• **SHORT EXERCISE**:
Locate every line in the entries below that contains the word "door" and copy each such line. Treat the match as case-sensitive.

Rows of spatial question data:
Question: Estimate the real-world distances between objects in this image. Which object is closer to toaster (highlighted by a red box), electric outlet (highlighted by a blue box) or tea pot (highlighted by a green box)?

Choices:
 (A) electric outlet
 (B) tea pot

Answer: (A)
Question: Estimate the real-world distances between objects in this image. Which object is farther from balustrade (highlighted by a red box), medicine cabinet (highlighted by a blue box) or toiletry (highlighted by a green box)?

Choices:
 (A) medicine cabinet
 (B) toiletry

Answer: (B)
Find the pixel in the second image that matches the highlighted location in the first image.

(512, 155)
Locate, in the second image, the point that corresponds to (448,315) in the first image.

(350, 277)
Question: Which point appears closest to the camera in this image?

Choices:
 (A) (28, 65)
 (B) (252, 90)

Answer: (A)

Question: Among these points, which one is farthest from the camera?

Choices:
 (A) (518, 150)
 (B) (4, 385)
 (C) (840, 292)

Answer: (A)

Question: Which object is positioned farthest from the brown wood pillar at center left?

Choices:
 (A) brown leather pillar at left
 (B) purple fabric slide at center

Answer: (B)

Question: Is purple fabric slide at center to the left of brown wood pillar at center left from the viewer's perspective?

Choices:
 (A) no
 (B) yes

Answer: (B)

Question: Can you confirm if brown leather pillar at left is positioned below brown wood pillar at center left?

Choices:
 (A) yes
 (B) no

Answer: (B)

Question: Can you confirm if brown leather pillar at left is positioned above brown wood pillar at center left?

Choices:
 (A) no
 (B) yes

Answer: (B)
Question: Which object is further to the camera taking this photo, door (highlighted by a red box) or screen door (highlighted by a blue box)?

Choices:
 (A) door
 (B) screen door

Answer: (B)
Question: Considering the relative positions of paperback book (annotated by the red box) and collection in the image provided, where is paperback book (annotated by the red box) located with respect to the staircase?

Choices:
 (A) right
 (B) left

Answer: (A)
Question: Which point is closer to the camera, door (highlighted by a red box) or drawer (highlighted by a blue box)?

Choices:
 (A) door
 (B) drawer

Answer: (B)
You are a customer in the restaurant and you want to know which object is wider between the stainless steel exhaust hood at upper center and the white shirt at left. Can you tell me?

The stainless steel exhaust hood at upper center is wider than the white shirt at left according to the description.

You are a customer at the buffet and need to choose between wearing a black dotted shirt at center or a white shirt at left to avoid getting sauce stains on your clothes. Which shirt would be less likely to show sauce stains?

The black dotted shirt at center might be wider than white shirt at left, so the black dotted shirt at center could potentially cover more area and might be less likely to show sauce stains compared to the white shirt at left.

• **RESPONSE**:
Question: Which object is further to the camera taking this photo, door (highlighted by a red box) or screen door (highlighted by a blue box)?
 (A) door
 (B) screen door
Question: Which point is closer to the camera, door (highlighted by a red box) or drawer (highlighted by a blue box)?
 (A) door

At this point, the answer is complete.